::: RECORD EXTRACTS :::
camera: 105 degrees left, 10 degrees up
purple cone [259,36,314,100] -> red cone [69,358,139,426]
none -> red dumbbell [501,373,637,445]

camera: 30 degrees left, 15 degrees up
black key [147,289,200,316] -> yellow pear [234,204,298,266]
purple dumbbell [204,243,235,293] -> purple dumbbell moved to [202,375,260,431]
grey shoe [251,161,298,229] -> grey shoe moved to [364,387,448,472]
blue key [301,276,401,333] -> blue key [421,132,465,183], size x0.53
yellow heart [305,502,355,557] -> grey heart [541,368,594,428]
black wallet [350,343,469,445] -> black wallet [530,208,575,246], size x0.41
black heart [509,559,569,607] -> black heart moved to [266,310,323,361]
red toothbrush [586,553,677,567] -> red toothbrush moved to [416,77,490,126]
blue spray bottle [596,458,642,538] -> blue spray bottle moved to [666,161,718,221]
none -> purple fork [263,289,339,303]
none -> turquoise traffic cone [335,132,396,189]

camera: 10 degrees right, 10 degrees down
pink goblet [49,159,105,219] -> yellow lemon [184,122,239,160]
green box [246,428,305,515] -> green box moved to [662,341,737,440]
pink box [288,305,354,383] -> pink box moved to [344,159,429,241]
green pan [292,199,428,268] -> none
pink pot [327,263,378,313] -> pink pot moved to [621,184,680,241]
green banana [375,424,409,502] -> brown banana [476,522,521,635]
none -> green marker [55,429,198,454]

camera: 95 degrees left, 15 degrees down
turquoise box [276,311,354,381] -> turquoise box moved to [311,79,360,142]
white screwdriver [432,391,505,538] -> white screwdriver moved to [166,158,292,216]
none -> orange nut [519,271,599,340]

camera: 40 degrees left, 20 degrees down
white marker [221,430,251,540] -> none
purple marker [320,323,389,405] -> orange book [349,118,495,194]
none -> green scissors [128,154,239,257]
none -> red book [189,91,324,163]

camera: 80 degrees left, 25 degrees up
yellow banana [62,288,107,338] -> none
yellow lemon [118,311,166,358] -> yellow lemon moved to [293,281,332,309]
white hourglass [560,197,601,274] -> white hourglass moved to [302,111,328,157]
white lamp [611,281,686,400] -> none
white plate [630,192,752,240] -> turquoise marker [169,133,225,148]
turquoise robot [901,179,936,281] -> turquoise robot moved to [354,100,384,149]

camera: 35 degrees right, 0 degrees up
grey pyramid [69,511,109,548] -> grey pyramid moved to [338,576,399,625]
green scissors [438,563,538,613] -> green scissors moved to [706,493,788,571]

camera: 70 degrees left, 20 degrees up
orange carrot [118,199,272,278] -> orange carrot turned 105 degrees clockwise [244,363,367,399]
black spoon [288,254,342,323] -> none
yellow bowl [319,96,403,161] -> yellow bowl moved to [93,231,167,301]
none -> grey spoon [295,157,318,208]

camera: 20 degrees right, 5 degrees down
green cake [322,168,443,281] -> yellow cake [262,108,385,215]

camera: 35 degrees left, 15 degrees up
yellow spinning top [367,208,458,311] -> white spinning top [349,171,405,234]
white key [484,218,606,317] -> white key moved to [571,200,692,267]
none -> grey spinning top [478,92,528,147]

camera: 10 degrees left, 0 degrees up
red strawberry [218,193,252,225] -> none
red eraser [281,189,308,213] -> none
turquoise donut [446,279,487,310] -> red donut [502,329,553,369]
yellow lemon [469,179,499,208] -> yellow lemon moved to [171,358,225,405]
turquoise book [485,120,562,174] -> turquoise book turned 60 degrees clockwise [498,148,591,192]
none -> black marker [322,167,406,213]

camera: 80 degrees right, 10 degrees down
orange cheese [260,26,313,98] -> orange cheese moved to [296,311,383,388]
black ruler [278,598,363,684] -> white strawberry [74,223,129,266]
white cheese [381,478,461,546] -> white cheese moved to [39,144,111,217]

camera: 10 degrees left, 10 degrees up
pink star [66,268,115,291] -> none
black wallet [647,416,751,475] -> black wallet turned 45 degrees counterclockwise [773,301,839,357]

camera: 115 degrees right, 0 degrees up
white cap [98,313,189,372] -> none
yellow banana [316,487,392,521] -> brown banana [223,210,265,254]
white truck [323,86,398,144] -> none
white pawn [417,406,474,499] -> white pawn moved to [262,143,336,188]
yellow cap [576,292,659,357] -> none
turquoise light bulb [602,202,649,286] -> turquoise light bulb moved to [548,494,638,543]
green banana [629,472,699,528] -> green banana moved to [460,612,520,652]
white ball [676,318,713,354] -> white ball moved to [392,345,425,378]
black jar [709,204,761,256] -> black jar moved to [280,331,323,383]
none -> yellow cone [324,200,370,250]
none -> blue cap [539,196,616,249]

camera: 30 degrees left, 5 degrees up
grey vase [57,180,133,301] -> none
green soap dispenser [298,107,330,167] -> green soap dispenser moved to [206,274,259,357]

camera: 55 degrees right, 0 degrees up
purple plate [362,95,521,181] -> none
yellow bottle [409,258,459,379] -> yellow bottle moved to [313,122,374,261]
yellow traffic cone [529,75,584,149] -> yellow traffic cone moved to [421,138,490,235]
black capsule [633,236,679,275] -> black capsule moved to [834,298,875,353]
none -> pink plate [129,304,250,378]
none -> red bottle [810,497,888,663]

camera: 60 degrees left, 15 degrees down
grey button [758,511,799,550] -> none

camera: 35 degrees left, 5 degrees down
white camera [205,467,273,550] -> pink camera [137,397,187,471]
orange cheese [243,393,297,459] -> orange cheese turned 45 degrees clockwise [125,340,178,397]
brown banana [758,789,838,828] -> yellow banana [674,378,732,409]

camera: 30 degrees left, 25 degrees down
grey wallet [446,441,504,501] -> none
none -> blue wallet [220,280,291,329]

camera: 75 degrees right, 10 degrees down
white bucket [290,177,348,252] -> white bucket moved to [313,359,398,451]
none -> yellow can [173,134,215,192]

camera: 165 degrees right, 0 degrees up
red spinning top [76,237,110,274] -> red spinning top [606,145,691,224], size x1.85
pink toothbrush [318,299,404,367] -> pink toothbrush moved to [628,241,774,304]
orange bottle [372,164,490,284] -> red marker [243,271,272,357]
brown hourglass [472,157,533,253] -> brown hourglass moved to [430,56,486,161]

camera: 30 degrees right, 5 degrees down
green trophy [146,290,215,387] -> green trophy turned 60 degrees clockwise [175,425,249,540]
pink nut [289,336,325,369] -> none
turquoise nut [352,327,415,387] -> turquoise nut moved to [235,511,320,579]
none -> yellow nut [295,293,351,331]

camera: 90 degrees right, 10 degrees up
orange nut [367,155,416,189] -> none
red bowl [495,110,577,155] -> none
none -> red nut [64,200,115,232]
:::
WHAT THIS TASK INVOLVES:
Extract all lines from the material above that include the word "wallet".

SOLUTION:
black wallet [350,343,469,445] -> black wallet [530,208,575,246], size x0.41
black wallet [647,416,751,475] -> black wallet turned 45 degrees counterclockwise [773,301,839,357]
grey wallet [446,441,504,501] -> none
none -> blue wallet [220,280,291,329]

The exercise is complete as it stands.